**Exercise description:**
Consider the listing below. Extract exactly the lines from the line containing "(581, 321) = (124, 438): green duck -> none" to the line containing "(256, 685) = (633, 348): none", both included.

**Material shown:**
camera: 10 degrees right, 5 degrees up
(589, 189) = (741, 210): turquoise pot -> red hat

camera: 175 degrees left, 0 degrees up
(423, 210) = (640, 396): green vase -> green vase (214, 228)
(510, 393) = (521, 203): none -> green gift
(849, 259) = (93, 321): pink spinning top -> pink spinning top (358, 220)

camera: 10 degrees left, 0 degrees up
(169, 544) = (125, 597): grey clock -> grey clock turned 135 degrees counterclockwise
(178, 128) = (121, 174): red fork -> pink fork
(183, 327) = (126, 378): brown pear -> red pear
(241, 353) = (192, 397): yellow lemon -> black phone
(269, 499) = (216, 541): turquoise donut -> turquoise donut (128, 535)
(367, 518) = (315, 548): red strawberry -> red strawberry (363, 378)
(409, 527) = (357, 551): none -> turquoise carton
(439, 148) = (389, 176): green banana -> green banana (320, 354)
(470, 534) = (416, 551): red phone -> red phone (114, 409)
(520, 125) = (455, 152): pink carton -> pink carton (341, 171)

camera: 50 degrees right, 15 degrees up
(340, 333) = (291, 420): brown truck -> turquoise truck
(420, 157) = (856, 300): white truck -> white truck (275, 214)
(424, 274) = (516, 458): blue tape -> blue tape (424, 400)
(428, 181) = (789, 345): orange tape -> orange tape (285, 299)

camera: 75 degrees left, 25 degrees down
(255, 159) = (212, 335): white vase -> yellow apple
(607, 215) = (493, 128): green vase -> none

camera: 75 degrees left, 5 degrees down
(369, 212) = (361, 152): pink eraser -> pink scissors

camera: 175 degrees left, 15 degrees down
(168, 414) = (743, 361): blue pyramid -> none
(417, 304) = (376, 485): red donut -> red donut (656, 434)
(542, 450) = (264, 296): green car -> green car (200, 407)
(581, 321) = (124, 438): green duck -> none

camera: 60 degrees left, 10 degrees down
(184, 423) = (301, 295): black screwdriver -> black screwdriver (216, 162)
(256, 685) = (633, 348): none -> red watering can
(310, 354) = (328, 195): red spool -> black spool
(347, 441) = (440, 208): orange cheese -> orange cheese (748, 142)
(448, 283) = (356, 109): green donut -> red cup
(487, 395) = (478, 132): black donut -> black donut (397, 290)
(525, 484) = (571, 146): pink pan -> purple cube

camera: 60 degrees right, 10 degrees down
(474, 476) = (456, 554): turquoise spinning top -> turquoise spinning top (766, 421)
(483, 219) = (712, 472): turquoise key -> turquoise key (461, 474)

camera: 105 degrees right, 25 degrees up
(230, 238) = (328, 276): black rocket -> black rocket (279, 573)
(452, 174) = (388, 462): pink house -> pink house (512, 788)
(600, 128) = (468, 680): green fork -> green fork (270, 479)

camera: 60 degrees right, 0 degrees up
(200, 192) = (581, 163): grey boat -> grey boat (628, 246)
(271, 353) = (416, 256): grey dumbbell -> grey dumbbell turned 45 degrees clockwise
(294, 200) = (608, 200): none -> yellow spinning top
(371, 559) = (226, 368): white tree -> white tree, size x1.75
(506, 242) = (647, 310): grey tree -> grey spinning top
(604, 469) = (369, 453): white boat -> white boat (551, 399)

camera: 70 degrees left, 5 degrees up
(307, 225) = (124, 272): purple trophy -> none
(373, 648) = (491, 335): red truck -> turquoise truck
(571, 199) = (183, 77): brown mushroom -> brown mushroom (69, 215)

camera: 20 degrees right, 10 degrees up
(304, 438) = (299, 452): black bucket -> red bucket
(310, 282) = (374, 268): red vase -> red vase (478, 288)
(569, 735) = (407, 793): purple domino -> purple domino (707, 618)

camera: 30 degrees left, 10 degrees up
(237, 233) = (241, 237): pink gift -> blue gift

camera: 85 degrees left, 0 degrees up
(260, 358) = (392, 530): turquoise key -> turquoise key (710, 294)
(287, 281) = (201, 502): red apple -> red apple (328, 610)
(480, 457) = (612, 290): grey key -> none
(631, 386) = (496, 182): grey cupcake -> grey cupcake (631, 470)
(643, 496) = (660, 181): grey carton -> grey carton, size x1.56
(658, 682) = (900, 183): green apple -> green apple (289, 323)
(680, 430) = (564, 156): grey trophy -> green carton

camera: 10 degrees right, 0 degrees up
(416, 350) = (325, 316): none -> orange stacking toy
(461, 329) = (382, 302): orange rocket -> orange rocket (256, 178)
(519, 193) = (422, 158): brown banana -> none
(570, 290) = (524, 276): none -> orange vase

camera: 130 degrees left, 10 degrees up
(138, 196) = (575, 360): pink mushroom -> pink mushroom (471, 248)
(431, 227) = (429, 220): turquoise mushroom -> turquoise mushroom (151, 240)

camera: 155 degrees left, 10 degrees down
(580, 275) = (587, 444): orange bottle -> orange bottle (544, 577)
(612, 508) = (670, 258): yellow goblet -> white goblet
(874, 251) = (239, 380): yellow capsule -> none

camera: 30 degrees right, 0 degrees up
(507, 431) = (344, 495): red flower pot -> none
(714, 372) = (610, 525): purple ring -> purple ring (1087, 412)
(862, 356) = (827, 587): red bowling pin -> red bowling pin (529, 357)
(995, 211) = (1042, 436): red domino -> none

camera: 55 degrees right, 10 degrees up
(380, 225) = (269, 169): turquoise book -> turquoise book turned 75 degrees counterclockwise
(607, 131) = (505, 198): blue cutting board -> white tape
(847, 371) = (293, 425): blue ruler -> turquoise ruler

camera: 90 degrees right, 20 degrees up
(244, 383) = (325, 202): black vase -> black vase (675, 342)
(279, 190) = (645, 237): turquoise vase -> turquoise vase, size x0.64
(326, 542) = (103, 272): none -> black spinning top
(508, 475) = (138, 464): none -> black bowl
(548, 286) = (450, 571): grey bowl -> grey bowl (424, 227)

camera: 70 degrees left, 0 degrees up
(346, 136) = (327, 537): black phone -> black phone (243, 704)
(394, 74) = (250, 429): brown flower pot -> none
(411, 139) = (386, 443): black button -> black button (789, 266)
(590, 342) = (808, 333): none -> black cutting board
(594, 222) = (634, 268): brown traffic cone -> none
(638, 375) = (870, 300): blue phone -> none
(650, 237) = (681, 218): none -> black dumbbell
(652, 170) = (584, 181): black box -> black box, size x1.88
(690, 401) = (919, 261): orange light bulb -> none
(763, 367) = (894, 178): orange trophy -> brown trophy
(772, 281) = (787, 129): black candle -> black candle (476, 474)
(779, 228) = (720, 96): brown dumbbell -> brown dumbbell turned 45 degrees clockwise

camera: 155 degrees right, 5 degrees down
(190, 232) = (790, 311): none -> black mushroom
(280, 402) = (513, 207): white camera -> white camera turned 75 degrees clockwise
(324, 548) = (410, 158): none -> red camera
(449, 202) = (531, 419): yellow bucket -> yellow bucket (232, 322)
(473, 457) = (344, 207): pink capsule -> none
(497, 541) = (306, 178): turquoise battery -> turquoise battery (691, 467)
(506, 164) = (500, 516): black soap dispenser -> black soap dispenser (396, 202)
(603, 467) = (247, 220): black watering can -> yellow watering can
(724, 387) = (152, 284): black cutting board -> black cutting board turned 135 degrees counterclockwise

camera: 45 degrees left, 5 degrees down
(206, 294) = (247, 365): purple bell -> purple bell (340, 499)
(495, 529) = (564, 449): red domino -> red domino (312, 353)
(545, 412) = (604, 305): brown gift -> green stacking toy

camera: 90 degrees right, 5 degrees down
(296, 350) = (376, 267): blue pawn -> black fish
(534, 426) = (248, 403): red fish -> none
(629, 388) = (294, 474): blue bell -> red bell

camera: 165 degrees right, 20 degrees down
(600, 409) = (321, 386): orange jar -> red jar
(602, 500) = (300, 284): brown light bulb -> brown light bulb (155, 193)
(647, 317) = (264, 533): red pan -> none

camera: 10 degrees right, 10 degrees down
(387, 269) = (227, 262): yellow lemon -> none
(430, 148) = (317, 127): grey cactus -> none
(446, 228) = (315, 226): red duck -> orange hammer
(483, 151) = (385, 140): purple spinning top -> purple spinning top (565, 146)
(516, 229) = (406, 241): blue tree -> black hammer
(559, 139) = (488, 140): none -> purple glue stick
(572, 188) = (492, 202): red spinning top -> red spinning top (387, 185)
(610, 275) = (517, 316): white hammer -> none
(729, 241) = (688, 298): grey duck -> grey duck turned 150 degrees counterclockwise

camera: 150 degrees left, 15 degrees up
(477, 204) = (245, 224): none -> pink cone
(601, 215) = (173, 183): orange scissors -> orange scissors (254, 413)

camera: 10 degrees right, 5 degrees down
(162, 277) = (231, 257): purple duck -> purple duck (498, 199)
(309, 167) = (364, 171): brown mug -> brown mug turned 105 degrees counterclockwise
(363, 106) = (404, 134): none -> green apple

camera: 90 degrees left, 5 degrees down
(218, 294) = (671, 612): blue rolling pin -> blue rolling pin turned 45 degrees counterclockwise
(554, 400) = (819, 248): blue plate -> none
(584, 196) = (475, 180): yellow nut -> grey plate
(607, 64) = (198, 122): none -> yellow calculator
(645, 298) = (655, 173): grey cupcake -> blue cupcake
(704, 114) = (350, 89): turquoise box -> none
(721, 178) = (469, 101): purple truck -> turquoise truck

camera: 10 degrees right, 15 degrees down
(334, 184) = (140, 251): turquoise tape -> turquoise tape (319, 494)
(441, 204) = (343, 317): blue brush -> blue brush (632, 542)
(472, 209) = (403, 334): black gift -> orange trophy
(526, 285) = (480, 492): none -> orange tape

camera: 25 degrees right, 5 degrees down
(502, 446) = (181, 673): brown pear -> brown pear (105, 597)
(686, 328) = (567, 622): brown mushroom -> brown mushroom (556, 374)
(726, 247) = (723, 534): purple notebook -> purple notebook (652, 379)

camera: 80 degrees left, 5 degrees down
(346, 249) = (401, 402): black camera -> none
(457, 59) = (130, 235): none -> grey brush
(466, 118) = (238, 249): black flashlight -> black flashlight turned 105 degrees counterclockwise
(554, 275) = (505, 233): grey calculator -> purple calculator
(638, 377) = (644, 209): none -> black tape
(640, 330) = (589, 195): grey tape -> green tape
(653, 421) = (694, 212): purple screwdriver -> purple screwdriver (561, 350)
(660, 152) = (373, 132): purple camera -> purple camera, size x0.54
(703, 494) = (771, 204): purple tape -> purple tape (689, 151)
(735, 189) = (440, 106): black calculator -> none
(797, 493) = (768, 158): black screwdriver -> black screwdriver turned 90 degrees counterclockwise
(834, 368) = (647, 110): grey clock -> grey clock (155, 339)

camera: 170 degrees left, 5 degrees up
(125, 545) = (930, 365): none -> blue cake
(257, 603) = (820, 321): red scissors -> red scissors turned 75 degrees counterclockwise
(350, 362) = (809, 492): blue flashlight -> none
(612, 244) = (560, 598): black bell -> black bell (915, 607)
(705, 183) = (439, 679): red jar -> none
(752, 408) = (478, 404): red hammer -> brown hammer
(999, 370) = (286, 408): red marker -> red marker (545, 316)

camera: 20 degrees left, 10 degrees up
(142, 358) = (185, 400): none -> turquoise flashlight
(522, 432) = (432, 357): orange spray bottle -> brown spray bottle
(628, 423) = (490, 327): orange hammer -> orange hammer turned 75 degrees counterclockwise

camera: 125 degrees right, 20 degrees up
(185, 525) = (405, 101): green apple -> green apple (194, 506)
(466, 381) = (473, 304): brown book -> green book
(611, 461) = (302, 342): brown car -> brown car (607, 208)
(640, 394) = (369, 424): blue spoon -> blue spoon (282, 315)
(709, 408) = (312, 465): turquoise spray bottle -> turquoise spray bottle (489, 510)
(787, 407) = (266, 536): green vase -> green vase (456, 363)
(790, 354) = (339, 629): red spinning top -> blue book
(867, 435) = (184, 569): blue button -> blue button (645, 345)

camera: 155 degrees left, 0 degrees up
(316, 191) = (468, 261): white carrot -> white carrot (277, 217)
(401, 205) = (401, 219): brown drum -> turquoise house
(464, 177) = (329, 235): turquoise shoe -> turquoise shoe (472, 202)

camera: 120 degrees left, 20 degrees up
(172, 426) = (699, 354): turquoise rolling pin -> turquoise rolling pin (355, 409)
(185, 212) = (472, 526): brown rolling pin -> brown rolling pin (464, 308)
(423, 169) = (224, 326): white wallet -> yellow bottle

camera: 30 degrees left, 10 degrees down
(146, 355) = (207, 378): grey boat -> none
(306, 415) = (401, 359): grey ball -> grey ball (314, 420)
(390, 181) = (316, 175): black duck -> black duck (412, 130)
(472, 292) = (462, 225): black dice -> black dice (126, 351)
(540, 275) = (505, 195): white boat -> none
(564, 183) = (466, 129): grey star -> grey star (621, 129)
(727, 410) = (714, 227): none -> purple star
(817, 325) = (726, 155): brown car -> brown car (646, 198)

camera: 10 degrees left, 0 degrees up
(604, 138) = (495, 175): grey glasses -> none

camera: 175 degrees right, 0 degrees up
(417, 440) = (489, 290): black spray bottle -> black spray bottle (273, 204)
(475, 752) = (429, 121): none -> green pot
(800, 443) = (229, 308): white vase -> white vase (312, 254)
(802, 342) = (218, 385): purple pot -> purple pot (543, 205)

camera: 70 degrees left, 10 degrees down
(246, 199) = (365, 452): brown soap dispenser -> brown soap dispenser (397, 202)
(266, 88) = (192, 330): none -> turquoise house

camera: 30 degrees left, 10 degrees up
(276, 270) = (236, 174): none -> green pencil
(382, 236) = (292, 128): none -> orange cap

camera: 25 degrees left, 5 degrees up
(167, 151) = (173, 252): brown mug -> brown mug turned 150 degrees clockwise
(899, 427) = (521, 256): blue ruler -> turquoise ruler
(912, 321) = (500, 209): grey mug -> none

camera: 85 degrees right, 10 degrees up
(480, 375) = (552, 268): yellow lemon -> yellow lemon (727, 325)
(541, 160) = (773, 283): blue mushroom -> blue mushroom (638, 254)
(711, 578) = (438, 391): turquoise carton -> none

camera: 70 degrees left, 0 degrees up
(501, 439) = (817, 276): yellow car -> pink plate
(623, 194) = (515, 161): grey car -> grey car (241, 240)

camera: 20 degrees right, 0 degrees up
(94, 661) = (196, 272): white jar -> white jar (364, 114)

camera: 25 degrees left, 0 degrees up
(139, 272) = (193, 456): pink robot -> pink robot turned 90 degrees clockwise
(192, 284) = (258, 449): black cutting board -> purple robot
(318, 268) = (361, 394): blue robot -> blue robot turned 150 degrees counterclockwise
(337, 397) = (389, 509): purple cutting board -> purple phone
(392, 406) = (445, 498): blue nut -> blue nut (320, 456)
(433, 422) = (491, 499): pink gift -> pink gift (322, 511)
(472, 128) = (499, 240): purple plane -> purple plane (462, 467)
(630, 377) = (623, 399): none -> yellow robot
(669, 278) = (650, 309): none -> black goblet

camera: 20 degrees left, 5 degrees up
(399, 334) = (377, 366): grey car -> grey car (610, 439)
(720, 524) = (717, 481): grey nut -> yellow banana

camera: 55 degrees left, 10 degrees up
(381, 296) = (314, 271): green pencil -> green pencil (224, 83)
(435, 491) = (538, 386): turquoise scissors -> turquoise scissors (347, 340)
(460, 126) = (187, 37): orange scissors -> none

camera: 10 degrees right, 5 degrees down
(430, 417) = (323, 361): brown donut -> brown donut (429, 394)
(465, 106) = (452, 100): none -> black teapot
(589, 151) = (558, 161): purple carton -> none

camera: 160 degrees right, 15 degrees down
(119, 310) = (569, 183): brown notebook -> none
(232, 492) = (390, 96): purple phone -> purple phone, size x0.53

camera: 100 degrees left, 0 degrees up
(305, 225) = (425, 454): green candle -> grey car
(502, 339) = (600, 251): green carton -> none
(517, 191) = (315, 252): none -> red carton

**Answer to the problem:**
(581, 321) = (124, 438): green duck -> none

camera: 60 degrees left, 10 degrees down
(184, 423) = (301, 295): black screwdriver -> black screwdriver (216, 162)
(256, 685) = (633, 348): none -> red watering can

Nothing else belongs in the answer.